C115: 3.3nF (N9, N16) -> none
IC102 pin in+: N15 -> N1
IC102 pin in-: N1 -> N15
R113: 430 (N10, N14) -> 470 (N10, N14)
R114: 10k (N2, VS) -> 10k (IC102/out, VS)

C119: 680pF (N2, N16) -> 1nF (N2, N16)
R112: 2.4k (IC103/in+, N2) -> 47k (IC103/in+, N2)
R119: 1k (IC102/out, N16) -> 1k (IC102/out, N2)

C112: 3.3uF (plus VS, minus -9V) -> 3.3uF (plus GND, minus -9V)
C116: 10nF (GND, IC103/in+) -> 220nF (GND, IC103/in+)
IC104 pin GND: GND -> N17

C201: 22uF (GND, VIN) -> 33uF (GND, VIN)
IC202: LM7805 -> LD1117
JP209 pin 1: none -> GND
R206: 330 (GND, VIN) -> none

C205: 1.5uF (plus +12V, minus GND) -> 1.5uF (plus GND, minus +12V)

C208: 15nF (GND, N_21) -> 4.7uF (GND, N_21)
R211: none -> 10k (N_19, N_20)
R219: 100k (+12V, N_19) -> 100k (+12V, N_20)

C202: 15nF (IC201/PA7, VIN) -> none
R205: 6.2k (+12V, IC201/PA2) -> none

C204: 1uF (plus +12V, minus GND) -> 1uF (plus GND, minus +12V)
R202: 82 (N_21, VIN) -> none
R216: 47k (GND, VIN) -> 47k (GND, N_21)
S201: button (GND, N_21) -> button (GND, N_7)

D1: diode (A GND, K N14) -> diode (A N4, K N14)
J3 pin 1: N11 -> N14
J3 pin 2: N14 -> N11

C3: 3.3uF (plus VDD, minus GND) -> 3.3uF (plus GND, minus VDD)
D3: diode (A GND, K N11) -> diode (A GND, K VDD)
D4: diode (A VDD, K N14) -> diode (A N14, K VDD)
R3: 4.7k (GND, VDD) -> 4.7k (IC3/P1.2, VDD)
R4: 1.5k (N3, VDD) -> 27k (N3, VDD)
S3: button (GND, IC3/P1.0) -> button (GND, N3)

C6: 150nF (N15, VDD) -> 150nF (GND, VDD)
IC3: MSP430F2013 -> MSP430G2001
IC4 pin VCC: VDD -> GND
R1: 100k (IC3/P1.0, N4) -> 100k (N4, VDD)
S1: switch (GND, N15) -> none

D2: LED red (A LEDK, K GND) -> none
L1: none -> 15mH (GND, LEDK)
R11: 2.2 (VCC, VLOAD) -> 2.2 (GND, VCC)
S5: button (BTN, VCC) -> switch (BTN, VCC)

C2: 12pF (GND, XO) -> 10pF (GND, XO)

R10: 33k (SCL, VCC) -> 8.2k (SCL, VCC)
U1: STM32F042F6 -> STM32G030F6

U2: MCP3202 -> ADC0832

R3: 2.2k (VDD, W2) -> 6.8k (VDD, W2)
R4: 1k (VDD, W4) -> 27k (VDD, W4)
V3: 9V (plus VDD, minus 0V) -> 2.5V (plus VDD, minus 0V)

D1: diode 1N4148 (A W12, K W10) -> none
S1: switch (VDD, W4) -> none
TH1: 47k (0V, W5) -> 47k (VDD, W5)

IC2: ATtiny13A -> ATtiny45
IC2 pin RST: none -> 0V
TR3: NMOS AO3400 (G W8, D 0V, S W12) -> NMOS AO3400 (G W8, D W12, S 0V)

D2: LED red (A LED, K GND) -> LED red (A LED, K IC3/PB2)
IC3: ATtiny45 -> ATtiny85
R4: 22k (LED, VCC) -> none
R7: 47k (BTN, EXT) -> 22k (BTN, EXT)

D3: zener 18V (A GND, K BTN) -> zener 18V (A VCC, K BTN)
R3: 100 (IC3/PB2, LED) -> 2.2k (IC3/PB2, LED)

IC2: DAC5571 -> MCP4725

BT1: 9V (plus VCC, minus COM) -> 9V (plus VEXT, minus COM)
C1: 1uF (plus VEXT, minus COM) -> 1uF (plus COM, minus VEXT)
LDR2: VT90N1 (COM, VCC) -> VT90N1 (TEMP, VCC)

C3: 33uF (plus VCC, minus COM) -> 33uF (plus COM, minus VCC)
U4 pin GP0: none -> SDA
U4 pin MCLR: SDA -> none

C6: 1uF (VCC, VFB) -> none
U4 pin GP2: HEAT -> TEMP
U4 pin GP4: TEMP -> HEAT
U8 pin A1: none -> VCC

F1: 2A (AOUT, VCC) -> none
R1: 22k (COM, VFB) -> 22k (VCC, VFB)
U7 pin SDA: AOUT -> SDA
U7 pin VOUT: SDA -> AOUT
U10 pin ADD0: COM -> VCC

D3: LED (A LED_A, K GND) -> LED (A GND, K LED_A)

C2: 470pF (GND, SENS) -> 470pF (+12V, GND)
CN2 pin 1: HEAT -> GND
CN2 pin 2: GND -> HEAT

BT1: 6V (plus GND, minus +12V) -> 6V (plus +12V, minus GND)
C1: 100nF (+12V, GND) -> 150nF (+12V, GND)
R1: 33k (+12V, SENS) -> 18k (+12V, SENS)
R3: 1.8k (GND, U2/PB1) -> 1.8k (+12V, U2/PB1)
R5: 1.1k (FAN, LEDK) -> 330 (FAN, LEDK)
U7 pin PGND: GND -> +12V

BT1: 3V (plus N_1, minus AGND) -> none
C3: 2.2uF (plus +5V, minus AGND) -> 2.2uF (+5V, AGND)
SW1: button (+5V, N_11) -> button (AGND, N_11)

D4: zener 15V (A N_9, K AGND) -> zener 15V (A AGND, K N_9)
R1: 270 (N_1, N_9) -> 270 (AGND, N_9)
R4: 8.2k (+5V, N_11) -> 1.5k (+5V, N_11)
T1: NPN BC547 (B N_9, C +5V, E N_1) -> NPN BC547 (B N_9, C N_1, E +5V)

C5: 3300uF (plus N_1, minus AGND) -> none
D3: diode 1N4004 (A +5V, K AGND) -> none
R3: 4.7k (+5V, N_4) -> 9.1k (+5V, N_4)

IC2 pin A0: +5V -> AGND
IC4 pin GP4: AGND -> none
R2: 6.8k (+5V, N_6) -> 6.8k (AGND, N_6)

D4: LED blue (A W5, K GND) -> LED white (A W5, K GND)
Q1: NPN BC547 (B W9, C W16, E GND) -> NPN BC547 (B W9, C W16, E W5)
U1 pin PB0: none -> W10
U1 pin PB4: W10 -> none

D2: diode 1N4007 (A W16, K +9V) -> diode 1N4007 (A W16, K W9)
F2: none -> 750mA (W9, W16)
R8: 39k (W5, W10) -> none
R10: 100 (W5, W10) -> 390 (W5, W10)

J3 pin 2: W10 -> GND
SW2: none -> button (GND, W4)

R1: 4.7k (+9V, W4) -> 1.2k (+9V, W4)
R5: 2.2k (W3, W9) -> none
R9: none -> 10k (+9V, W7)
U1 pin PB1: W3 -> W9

-=-=-

PROBLEM REQUIREMENTS
Starting with the first line of the listing, output each line exactly until you have included the one containing "R119: 1k (IC102/out, N16)".

SOLUTION FOR THIS EXERCISE
C115: 3.3nF (N9, N16) -> none
IC102 pin in+: N15 -> N1
IC102 pin in-: N1 -> N15
R113: 430 (N10, N14) -> 470 (N10, N14)
R114: 10k (N2, VS) -> 10k (IC102/out, VS)

C119: 680pF (N2, N16) -> 1nF (N2, N16)
R112: 2.4k (IC103/in+, N2) -> 47k (IC103/in+, N2)
R119: 1k (IC102/out, N16) -> 1k (IC102/out, N2)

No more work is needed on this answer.